— Work to complete —
Please retype the records below exactly as they appear, leaving out every picture.
Data for analysis below:
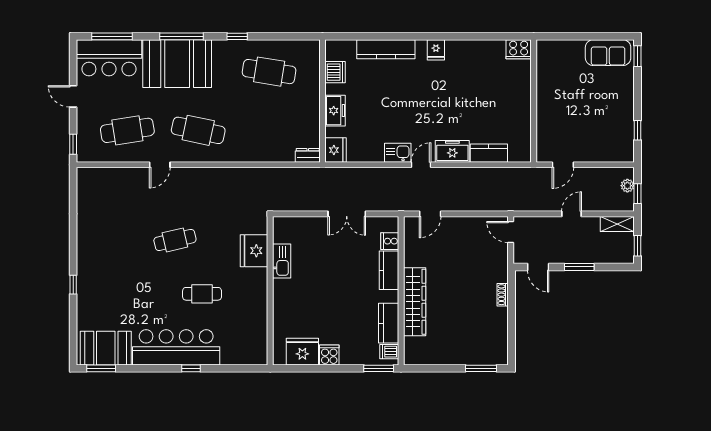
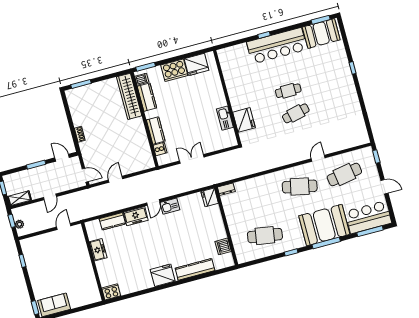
fridge: (436, 50) -> (163, 275), width x1.88, depth x1.34
freezer: (335, 111) -> (98, 250), moved, turned 180
door: (430, 214) -> (116, 179), moved
cafe table: (202, 294) -> (288, 91), moved
wardrobe: (415, 302) -> (129, 96), moved
cooker: (329, 355) -> (174, 70), width x1.87, depth x1.31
End of Data for analysis.
— Response —
fridge: (436, 50) -> (163, 275), width x1.88, depth x1.34
freezer: (335, 111) -> (98, 250), moved, turned 180
door: (430, 214) -> (116, 179), moved
cafe table: (202, 294) -> (288, 91), moved
wardrobe: (415, 302) -> (129, 96), moved
cooker: (329, 355) -> (174, 70), width x1.87, depth x1.31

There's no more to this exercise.